> [SUPPLIED DATA]:
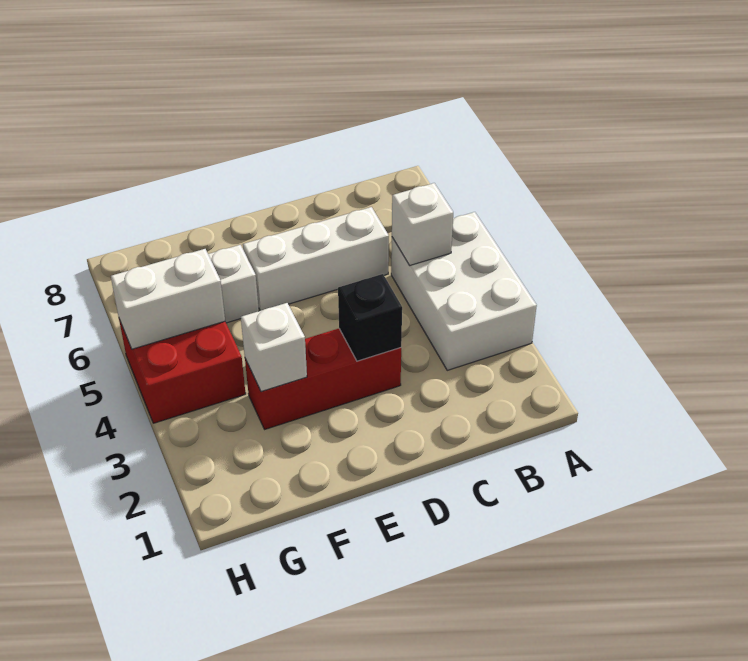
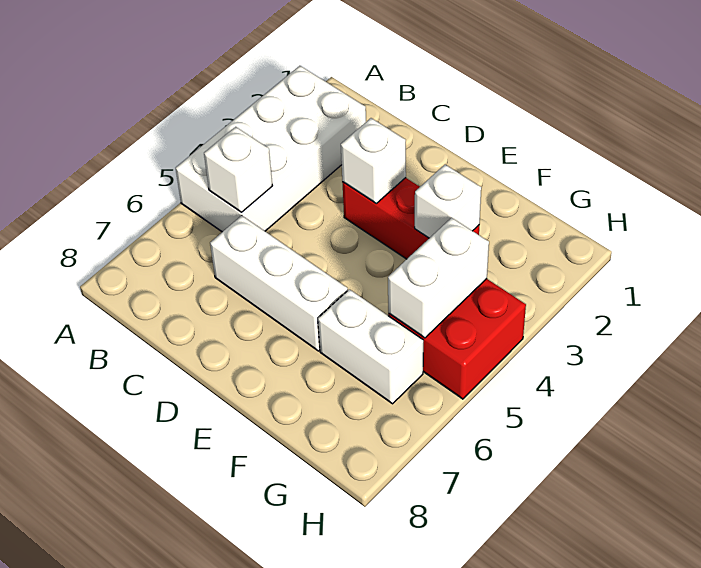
white brick A3:B5 level 1 -> white brick A2:B5 level 1
black brick D3 level 2 -> white brick D3 level 2
white brick G5:H5 level 2 -> white brick G4:G5 level 2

> [WHAT YOU SHOULD DO]:
Write out all the material above exactly, with no image carried over.

> [EXPECTED ANSWER]:
white brick A3:B5 level 1 -> white brick A2:B5 level 1
black brick D3 level 2 -> white brick D3 level 2
white brick G5:H5 level 2 -> white brick G4:G5 level 2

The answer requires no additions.